Prompt. Where a line of the data below has the string "button", copy that line.

++++

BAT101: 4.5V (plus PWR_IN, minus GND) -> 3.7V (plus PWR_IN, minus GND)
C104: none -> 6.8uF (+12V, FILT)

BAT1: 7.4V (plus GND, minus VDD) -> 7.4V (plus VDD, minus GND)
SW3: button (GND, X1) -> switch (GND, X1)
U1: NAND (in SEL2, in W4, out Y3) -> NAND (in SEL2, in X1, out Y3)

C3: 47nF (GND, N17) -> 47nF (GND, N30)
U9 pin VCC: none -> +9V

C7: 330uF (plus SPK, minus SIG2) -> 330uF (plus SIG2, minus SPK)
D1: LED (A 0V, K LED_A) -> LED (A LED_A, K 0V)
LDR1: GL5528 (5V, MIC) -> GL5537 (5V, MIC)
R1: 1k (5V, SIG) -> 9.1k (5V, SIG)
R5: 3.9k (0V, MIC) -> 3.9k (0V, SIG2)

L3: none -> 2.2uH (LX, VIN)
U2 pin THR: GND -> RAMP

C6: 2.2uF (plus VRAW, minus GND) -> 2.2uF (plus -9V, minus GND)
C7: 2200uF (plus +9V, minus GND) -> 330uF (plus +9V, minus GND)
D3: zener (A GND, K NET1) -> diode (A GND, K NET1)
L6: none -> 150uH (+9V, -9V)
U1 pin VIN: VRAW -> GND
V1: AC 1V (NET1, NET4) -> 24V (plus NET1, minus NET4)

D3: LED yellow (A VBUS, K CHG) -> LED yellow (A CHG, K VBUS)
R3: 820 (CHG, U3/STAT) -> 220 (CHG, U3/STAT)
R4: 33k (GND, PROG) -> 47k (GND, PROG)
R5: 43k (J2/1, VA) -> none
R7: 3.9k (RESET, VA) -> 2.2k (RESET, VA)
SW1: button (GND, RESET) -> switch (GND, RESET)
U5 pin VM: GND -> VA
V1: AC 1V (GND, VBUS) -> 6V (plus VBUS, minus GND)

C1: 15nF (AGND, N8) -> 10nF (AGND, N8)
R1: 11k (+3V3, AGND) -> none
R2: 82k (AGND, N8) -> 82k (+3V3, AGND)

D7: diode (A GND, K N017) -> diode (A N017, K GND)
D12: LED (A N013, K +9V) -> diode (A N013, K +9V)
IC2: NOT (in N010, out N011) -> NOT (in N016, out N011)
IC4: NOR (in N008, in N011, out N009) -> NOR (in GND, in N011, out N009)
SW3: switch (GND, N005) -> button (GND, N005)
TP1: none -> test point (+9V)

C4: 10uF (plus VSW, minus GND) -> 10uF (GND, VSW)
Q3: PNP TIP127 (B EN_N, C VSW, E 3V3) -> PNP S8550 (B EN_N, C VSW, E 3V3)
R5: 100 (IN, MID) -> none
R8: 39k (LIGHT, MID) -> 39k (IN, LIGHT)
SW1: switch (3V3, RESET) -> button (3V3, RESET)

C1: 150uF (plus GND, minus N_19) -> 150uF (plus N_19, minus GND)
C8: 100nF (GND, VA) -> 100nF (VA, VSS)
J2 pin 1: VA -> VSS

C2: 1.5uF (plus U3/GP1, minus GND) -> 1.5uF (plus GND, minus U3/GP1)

++++

Your response.
SW3: button (GND, X1) -> switch (GND, X1)
SW1: button (GND, RESET) -> switch (GND, RESET)
SW3: switch (GND, N005) -> button (GND, N005)
SW1: switch (3V3, RESET) -> button (3V3, RESET)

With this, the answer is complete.